Itemized modification records:
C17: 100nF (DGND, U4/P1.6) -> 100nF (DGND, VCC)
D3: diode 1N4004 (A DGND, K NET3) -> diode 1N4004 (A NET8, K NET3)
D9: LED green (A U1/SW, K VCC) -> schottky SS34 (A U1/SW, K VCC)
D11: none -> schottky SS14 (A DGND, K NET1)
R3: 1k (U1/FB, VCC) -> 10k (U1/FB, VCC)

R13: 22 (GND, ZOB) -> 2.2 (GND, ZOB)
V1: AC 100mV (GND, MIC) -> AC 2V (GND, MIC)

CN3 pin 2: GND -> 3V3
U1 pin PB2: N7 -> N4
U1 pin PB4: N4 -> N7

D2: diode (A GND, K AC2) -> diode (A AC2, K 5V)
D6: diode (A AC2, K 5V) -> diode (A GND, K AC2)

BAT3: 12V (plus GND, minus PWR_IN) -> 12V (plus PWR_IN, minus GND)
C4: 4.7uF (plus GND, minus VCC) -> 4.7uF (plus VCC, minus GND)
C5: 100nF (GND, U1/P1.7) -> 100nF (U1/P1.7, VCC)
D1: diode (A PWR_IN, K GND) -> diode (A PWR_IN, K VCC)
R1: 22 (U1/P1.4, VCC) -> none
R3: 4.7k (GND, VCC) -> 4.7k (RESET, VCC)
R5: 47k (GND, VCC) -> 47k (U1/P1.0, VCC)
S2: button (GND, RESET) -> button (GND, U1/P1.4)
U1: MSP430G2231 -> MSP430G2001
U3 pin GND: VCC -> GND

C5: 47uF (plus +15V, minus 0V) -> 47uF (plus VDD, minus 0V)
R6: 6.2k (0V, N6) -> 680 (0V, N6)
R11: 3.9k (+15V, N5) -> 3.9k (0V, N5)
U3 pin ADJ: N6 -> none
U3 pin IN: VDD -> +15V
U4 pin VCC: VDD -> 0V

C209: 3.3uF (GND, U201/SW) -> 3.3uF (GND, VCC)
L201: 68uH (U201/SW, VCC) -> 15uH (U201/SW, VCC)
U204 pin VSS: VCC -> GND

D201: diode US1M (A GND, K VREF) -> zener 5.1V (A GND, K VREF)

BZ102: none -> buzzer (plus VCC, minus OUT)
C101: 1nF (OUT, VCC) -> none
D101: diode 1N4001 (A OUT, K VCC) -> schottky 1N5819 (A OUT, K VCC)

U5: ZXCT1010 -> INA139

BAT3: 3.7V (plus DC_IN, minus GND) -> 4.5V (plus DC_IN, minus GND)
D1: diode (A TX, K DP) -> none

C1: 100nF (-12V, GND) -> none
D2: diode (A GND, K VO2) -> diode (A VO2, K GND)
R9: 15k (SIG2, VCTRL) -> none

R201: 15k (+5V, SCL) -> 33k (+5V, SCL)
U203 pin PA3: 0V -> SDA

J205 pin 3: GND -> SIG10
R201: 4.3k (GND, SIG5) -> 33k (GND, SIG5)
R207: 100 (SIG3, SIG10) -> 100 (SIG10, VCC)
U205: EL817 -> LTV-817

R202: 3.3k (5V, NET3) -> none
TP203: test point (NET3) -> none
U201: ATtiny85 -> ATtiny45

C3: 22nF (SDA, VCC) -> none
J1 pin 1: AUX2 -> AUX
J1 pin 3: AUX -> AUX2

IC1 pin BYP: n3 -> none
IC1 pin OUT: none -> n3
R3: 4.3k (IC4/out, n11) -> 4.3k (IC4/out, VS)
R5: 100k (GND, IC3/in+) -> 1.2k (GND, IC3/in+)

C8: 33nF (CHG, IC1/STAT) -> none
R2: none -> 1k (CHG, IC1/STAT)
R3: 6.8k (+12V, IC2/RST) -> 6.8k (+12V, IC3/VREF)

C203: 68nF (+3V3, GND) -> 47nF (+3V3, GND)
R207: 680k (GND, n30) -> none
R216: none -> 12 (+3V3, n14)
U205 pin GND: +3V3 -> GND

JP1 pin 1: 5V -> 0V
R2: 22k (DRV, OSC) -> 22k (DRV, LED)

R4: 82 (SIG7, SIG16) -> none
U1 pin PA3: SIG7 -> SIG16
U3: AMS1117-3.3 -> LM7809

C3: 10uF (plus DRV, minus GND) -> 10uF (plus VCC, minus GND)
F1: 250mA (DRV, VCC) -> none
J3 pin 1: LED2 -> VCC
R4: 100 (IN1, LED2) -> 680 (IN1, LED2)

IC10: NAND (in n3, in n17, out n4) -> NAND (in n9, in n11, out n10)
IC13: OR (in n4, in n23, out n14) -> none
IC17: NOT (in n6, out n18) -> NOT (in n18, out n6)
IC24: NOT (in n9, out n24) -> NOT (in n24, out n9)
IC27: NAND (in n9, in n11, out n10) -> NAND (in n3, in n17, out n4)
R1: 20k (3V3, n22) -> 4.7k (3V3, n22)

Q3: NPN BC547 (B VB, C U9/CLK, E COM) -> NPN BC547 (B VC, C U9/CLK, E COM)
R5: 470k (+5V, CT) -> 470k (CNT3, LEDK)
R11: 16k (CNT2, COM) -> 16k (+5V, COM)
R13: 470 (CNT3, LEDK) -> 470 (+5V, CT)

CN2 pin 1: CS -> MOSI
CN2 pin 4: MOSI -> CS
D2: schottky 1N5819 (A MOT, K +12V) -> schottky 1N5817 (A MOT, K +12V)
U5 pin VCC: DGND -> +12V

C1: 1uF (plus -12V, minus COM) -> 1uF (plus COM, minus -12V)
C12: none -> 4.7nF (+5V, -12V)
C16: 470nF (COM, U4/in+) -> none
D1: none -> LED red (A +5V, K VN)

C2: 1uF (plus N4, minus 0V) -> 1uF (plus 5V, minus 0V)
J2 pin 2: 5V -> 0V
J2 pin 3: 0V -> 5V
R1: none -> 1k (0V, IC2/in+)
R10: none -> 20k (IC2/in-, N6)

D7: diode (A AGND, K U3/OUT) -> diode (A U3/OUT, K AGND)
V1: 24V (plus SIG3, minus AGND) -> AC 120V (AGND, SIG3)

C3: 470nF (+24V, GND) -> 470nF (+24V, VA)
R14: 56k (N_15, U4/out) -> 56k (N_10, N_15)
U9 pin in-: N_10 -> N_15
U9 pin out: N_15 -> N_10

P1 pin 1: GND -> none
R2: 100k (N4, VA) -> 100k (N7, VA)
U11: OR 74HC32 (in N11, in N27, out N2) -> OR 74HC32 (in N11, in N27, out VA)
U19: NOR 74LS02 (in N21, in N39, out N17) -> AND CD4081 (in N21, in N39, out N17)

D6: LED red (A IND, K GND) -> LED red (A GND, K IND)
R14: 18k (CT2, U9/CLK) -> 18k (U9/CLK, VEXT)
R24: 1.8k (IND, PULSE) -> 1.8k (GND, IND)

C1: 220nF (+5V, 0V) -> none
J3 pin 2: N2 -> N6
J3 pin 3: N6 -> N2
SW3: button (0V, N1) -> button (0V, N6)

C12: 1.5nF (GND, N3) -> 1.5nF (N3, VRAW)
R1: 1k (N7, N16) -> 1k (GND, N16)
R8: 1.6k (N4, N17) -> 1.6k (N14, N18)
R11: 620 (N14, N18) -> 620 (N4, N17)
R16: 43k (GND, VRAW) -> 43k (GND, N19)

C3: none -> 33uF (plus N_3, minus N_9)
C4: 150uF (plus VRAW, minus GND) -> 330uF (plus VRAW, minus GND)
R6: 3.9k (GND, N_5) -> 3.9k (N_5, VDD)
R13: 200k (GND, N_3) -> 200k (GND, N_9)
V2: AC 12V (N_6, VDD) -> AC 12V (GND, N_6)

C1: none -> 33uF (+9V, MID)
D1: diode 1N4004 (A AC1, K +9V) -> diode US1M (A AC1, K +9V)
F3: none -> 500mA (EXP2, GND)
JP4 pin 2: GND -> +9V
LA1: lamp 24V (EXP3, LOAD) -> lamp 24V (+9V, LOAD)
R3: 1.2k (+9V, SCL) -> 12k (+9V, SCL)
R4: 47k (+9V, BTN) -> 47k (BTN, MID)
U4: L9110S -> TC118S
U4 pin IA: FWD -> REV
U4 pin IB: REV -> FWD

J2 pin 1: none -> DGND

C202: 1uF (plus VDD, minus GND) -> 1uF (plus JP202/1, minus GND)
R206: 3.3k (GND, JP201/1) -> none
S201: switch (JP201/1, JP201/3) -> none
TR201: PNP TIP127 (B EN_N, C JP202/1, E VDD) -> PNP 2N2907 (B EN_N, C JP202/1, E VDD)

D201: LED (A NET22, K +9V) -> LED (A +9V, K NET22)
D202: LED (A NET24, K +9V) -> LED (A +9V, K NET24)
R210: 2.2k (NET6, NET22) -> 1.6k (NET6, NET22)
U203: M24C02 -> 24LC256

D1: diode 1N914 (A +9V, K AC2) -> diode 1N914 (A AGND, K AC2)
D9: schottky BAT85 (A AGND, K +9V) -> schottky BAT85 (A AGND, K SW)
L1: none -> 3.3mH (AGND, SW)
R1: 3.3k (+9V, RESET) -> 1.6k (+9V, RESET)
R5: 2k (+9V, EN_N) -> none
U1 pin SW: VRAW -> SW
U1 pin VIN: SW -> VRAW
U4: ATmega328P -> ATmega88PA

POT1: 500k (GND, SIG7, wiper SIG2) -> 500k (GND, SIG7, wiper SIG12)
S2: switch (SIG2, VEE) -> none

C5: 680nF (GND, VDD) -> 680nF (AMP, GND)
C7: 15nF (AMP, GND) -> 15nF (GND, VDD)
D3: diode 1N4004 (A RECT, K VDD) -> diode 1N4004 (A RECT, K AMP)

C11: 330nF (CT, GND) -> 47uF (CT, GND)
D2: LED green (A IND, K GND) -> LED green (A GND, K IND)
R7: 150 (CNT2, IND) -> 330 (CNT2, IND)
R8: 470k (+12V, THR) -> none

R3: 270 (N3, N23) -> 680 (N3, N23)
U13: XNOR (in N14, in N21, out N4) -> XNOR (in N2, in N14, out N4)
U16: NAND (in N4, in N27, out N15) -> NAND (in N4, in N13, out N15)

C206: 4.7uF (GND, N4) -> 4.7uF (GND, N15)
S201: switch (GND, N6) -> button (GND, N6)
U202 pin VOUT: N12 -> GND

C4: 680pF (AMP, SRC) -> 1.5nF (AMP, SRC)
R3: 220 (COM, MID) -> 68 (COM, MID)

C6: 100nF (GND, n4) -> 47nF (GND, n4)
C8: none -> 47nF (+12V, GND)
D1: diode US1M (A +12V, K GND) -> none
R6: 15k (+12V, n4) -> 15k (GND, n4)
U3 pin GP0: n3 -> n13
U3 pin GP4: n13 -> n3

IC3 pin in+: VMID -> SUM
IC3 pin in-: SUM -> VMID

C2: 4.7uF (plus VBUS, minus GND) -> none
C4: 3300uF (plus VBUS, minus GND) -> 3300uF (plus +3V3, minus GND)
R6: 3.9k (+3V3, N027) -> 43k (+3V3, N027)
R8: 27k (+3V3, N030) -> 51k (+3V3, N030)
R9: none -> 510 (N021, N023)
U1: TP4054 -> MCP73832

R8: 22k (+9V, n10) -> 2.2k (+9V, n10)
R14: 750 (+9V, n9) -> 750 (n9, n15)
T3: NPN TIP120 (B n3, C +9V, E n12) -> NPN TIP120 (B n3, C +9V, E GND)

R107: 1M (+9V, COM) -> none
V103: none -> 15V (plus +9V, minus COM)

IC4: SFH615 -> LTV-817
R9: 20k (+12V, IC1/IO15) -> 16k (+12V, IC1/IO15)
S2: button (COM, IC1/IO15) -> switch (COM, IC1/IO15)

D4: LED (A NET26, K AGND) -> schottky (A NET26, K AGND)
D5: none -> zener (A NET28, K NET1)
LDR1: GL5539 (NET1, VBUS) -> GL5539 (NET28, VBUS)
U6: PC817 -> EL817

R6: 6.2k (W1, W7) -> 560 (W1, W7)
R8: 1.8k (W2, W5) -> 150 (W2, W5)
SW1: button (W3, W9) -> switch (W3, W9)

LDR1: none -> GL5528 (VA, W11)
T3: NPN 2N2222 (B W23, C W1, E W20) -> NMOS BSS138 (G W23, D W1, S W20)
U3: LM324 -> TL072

PROBLEM DETAILS
The response must consist solely of the lines from the first line of the entries through the line containing "R5: 47k (GND, VCC) -> 47k (U1/P1.0, VCC)", repeated exactly.

ANSWER FOR THIS EXERCISE
C17: 100nF (DGND, U4/P1.6) -> 100nF (DGND, VCC)
D3: diode 1N4004 (A DGND, K NET3) -> diode 1N4004 (A NET8, K NET3)
D9: LED green (A U1/SW, K VCC) -> schottky SS34 (A U1/SW, K VCC)
D11: none -> schottky SS14 (A DGND, K NET1)
R3: 1k (U1/FB, VCC) -> 10k (U1/FB, VCC)

R13: 22 (GND, ZOB) -> 2.2 (GND, ZOB)
V1: AC 100mV (GND, MIC) -> AC 2V (GND, MIC)

CN3 pin 2: GND -> 3V3
U1 pin PB2: N7 -> N4
U1 pin PB4: N4 -> N7

D2: diode (A GND, K AC2) -> diode (A AC2, K 5V)
D6: diode (A AC2, K 5V) -> diode (A GND, K AC2)

BAT3: 12V (plus GND, minus PWR_IN) -> 12V (plus PWR_IN, minus GND)
C4: 4.7uF (plus GND, minus VCC) -> 4.7uF (plus VCC, minus GND)
C5: 100nF (GND, U1/P1.7) -> 100nF (U1/P1.7, VCC)
D1: diode (A PWR_IN, K GND) -> diode (A PWR_IN, K VCC)
R1: 22 (U1/P1.4, VCC) -> none
R3: 4.7k (GND, VCC) -> 4.7k (RESET, VCC)
R5: 47k (GND, VCC) -> 47k (U1/P1.0, VCC)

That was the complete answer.